Object change descriptions:

+++

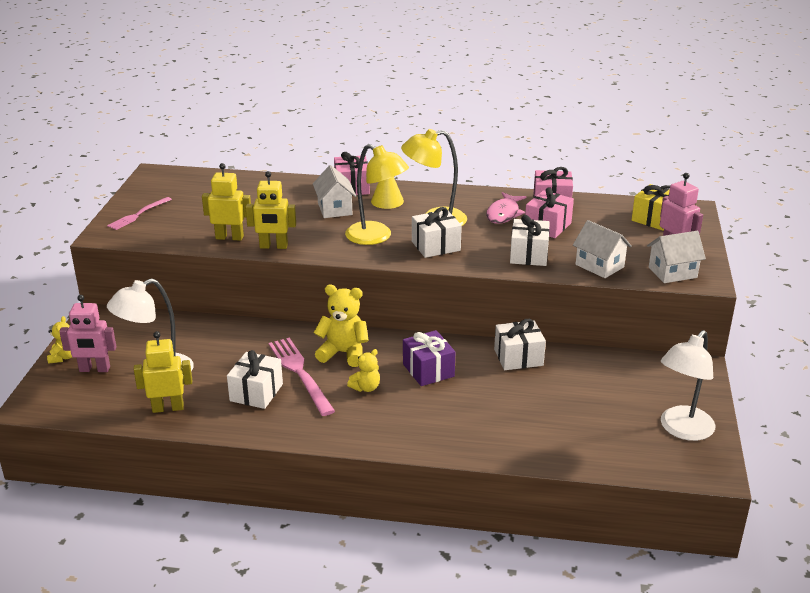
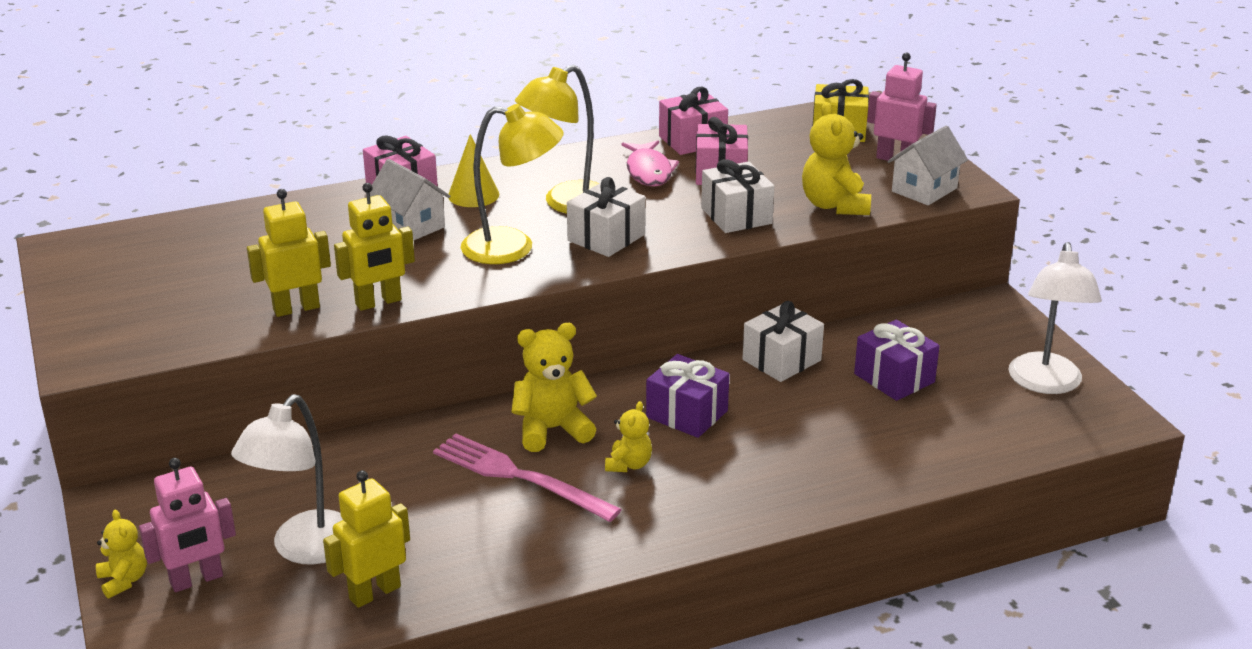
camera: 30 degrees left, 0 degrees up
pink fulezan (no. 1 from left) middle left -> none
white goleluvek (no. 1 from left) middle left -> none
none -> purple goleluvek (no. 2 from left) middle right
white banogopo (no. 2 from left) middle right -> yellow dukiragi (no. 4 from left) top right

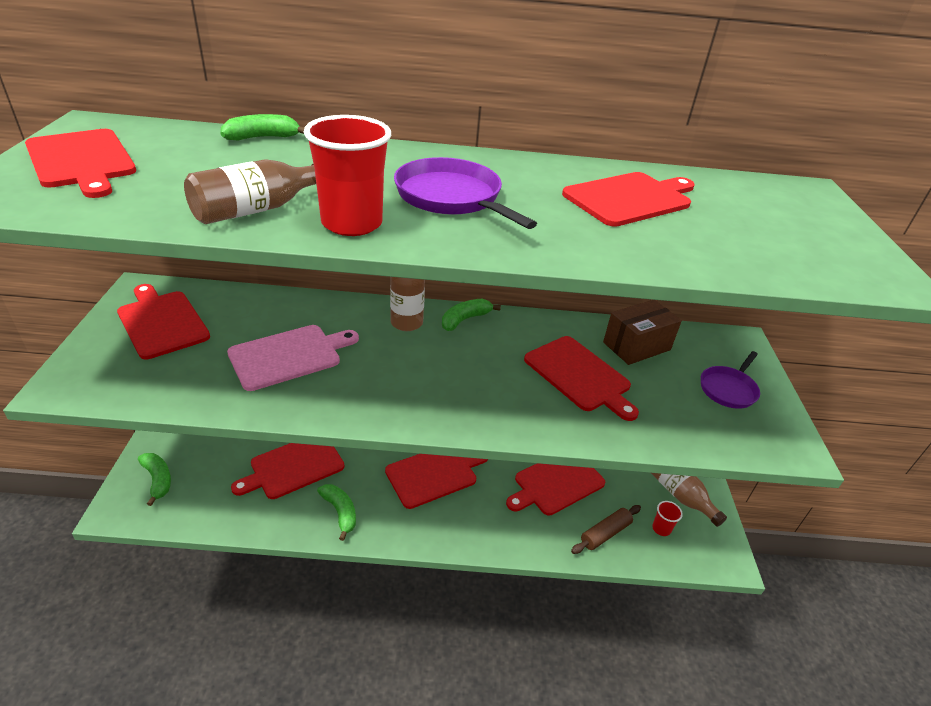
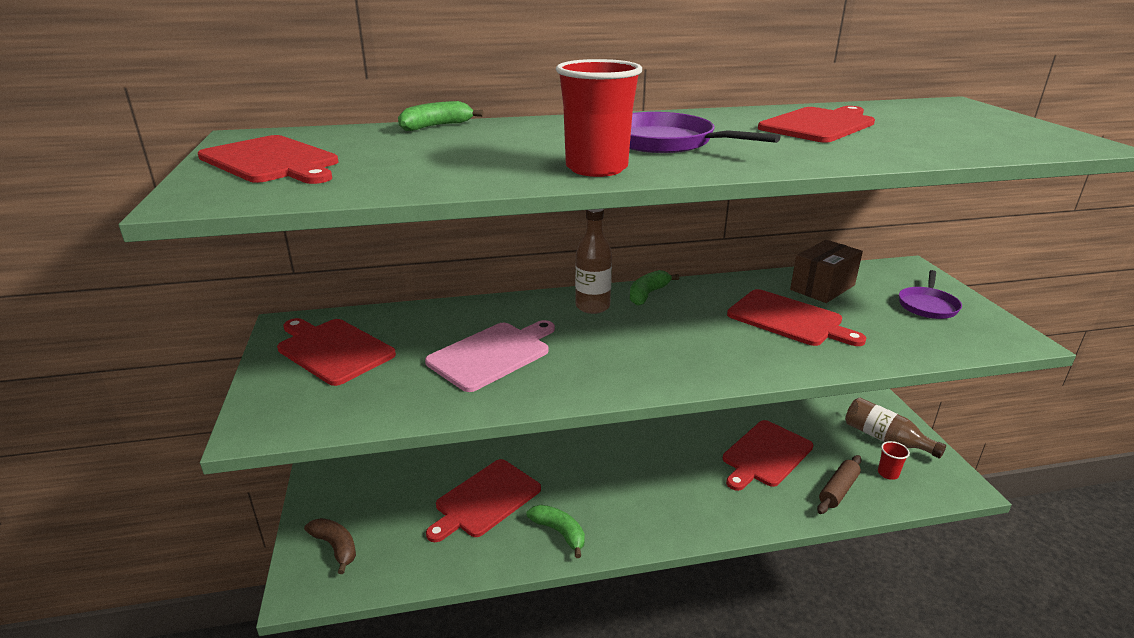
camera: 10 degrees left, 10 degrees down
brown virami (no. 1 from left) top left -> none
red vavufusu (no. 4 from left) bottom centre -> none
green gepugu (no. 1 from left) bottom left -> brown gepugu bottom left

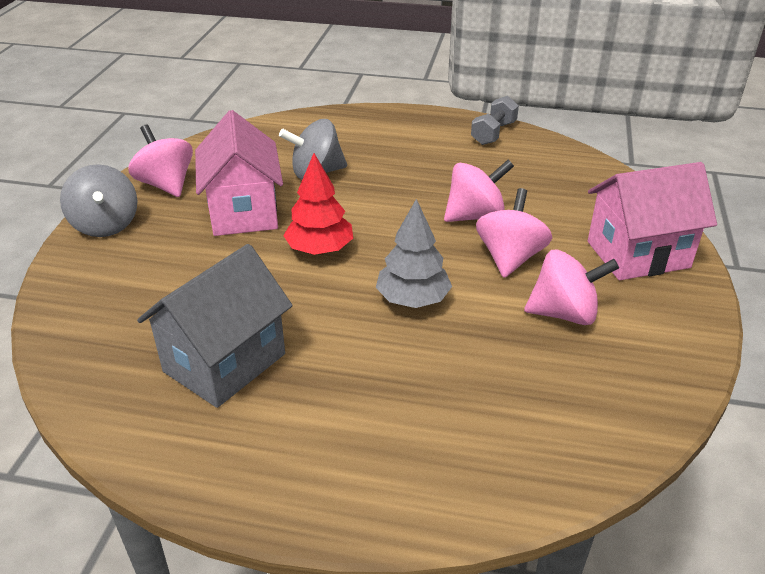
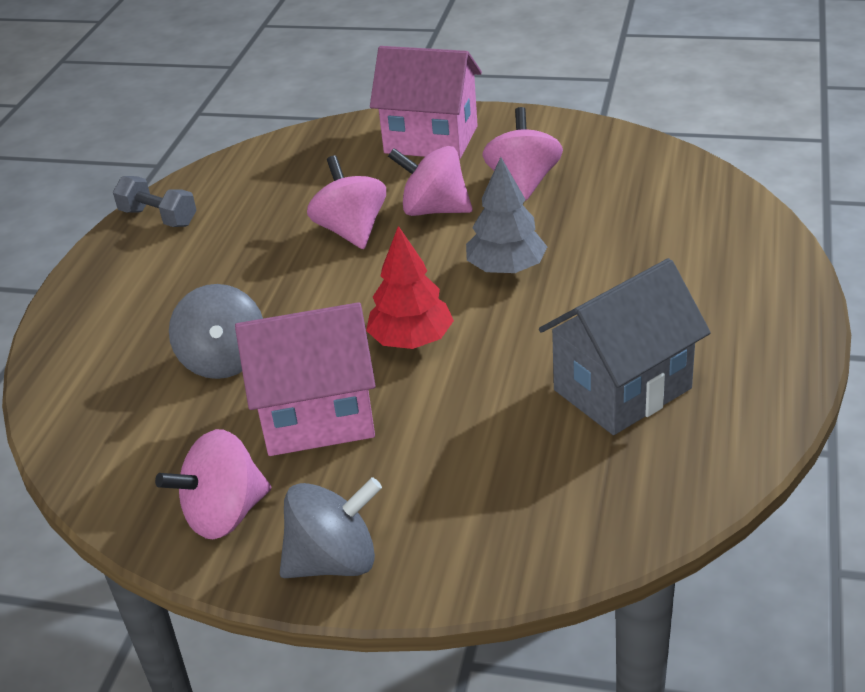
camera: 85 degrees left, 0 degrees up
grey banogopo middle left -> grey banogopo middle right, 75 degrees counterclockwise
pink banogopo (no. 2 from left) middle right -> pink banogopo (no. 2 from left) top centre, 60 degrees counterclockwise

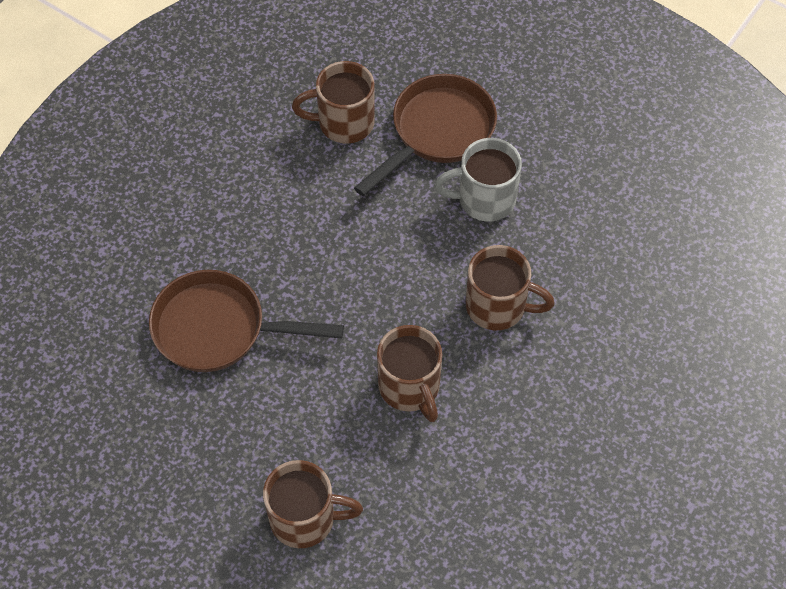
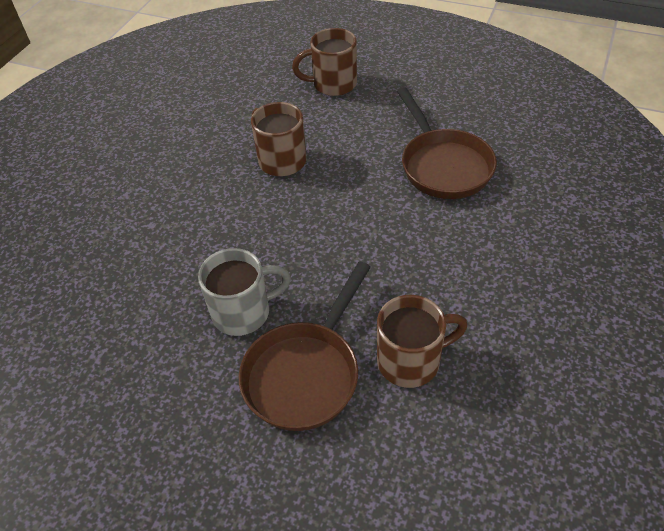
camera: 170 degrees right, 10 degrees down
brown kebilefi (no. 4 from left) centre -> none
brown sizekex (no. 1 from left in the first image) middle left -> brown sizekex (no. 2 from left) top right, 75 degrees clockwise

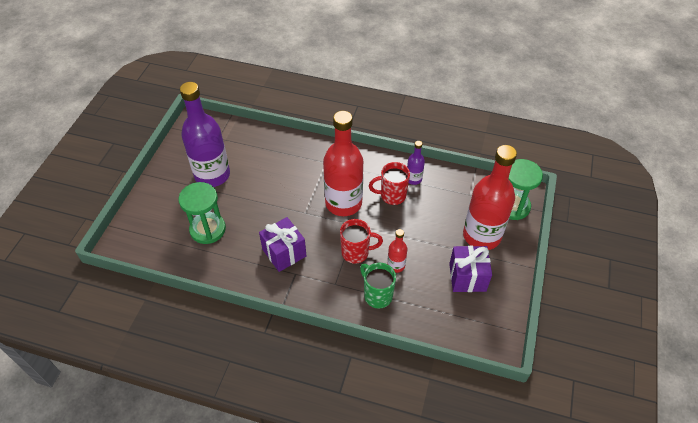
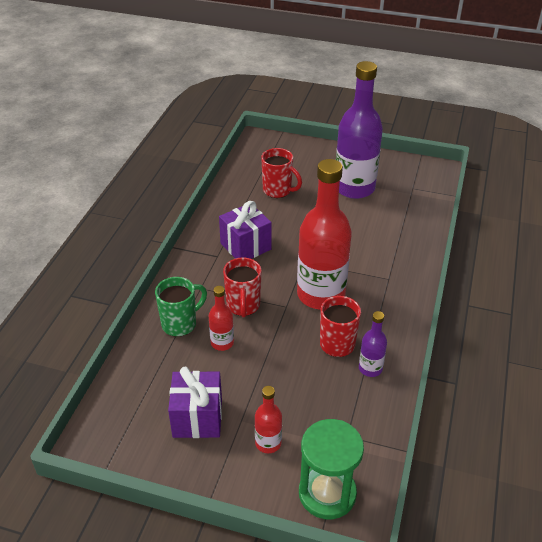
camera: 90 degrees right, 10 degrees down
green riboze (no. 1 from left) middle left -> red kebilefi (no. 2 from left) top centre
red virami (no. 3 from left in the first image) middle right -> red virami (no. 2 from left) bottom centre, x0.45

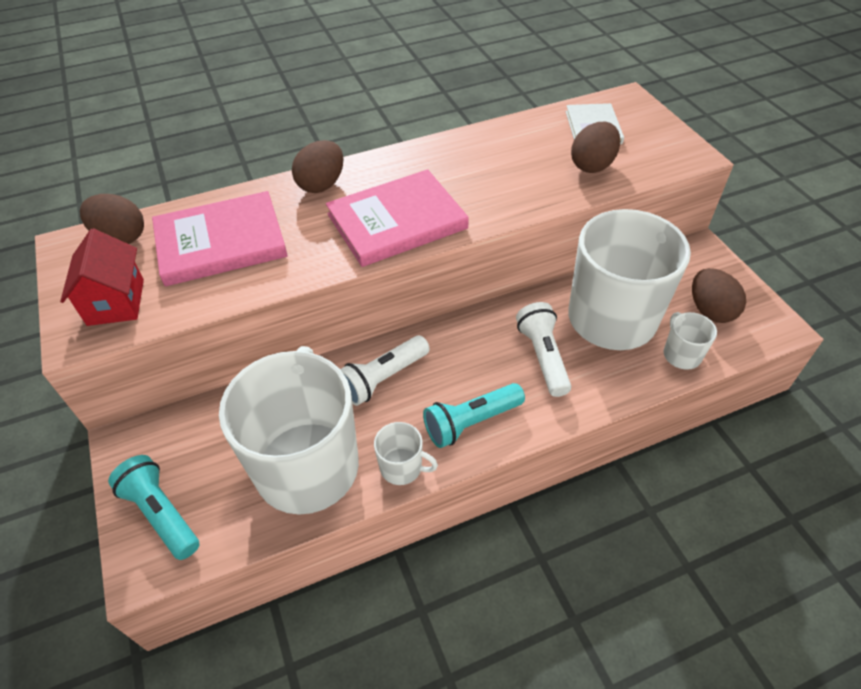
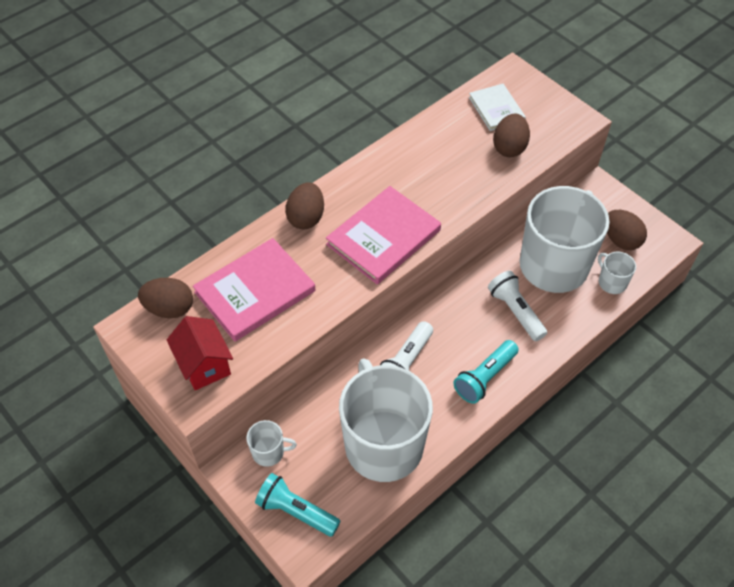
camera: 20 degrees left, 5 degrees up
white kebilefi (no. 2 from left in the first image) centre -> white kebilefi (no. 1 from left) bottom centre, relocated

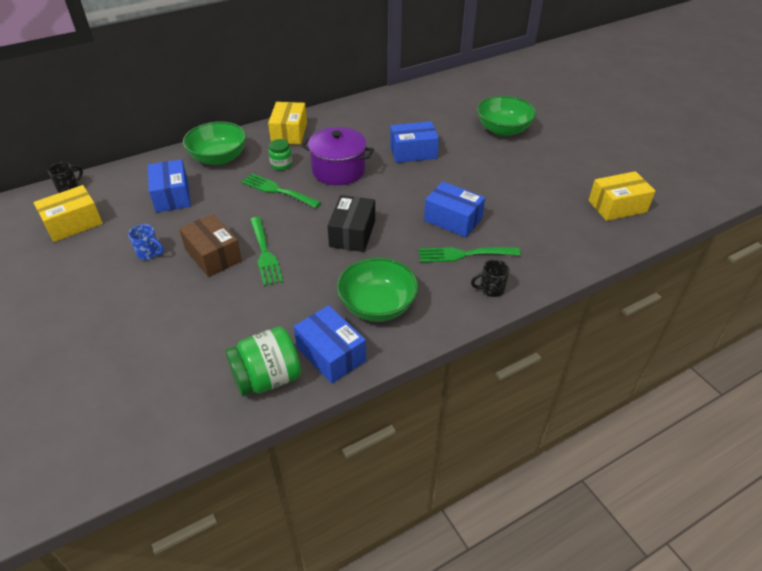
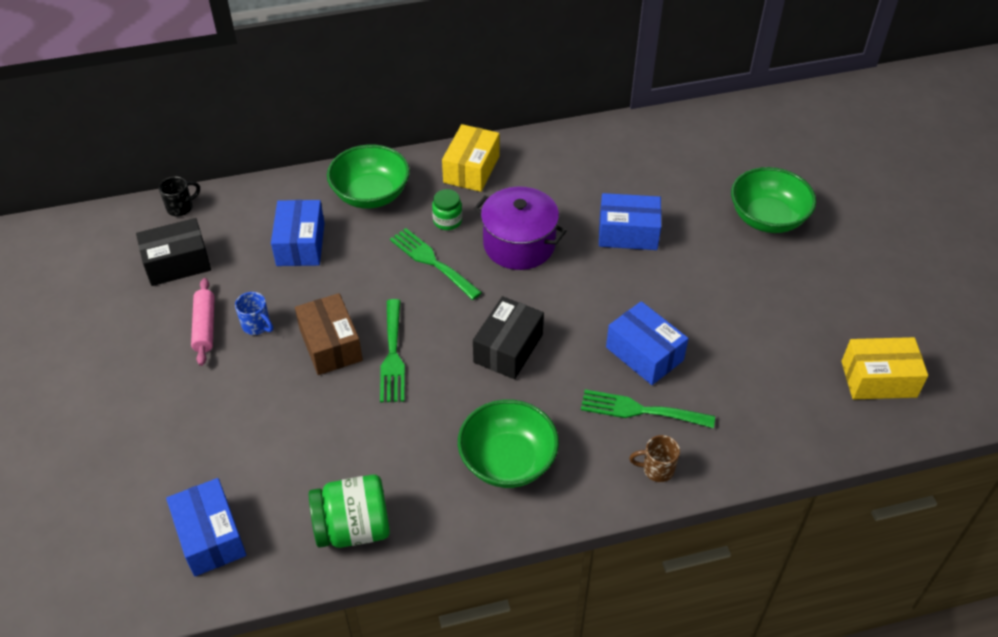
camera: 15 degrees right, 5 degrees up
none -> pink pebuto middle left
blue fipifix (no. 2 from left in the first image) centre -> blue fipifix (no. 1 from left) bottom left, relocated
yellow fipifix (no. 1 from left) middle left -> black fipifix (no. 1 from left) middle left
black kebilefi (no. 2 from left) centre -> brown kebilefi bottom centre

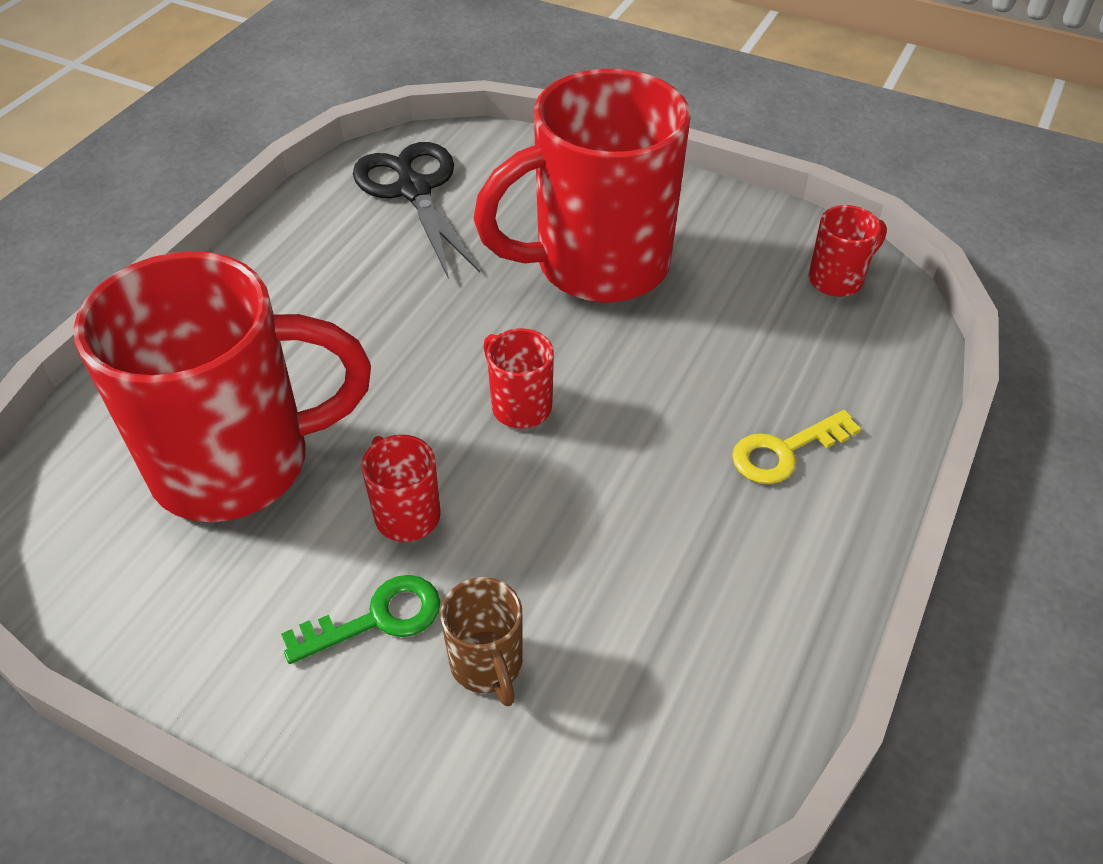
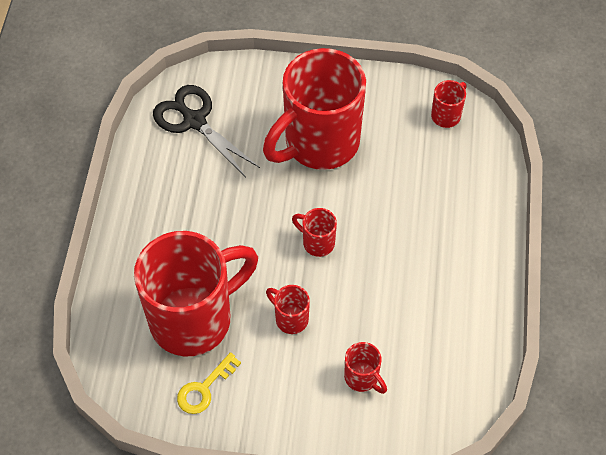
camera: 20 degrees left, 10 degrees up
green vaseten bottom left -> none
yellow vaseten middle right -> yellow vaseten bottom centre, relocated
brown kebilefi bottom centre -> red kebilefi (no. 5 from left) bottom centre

+++

Action item: Write every record out again exactly, omitting the pictures they hold.

Exercise result:
camera: 30 degrees left, 0 degrees up
pink fulezan (no. 1 from left) middle left -> none
white goleluvek (no. 1 from left) middle left -> none
none -> purple goleluvek (no. 2 from left) middle right
white banogopo (no. 2 from left) middle right -> yellow dukiragi (no. 4 from left) top right

camera: 10 degrees left, 10 degrees down
brown virami (no. 1 from left) top left -> none
red vavufusu (no. 4 from left) bottom centre -> none
green gepugu (no. 1 from left) bottom left -> brown gepugu bottom left

camera: 85 degrees left, 0 degrees up
grey banogopo middle left -> grey banogopo middle right, 75 degrees counterclockwise
pink banogopo (no. 2 from left) middle right -> pink banogopo (no. 2 from left) top centre, 60 degrees counterclockwise

camera: 170 degrees right, 10 degrees down
brown kebilefi (no. 4 from left) centre -> none
brown sizekex (no. 1 from left in the first image) middle left -> brown sizekex (no. 2 from left) top right, 75 degrees clockwise

camera: 90 degrees right, 10 degrees down
green riboze (no. 1 from left) middle left -> red kebilefi (no. 2 from left) top centre
red virami (no. 3 from left in the first image) middle right -> red virami (no. 2 from left) bottom centre, x0.45

camera: 20 degrees left, 5 degrees up
white kebilefi (no. 2 from left in the first image) centre -> white kebilefi (no. 1 from left) bottom centre, relocated

camera: 15 degrees right, 5 degrees up
none -> pink pebuto middle left
blue fipifix (no. 2 from left in the first image) centre -> blue fipifix (no. 1 from left) bottom left, relocated
yellow fipifix (no. 1 from left) middle left -> black fipifix (no. 1 from left) middle left
black kebilefi (no. 2 from left) centre -> brown kebilefi bottom centre

camera: 20 degrees left, 10 degrees up
green vaseten bottom left -> none
yellow vaseten middle right -> yellow vaseten bottom centre, relocated
brown kebilefi bottom centre -> red kebilefi (no. 5 from left) bottom centre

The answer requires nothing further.